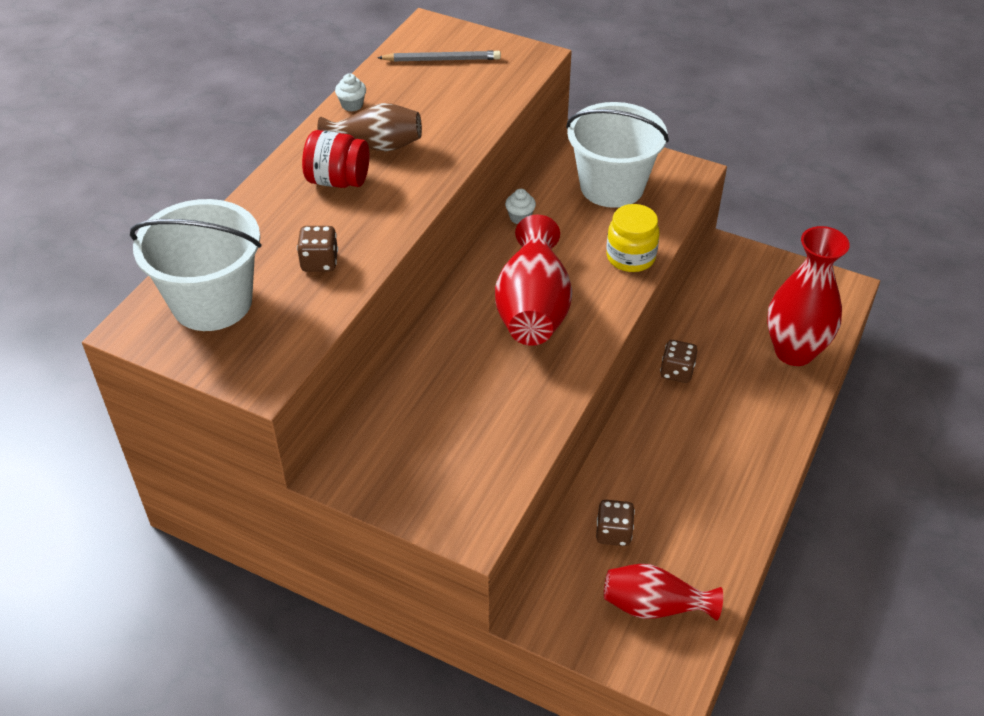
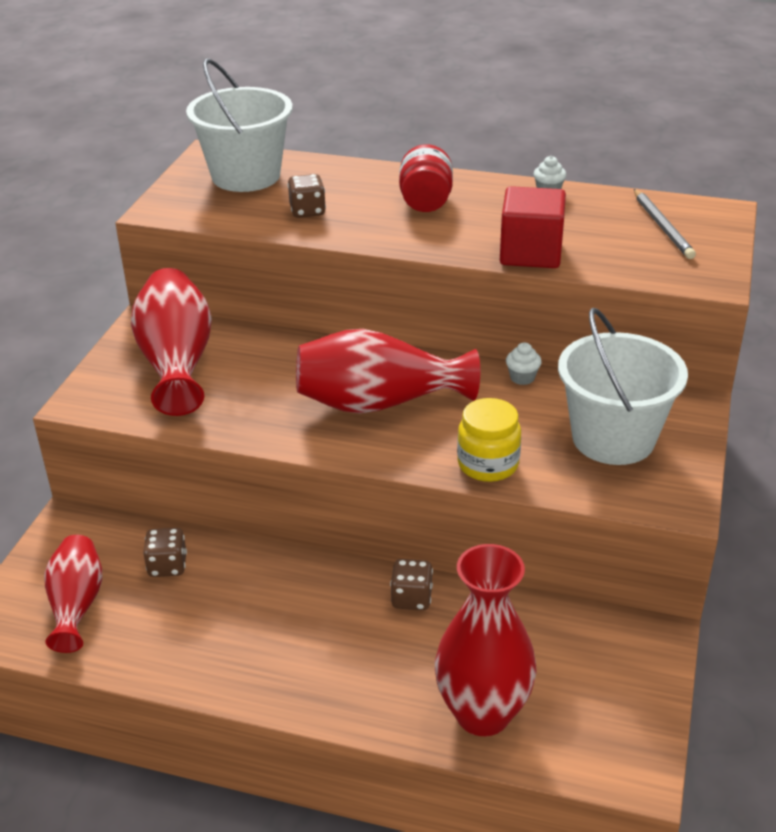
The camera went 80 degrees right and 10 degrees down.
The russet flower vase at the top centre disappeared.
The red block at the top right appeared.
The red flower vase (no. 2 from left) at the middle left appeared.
○ ○ ○ ○ ○
## EXERCISE AIM:
Since the pictures are not wanted, repeat only the rest of the material, exactly as given.

## ANSWER SPACE:
The camera went 80 degrees right and 10 degrees down.
The russet flower vase at the top centre disappeared.
The red block at the top right appeared.
The red flower vase (no. 2 from left) at the middle left appeared.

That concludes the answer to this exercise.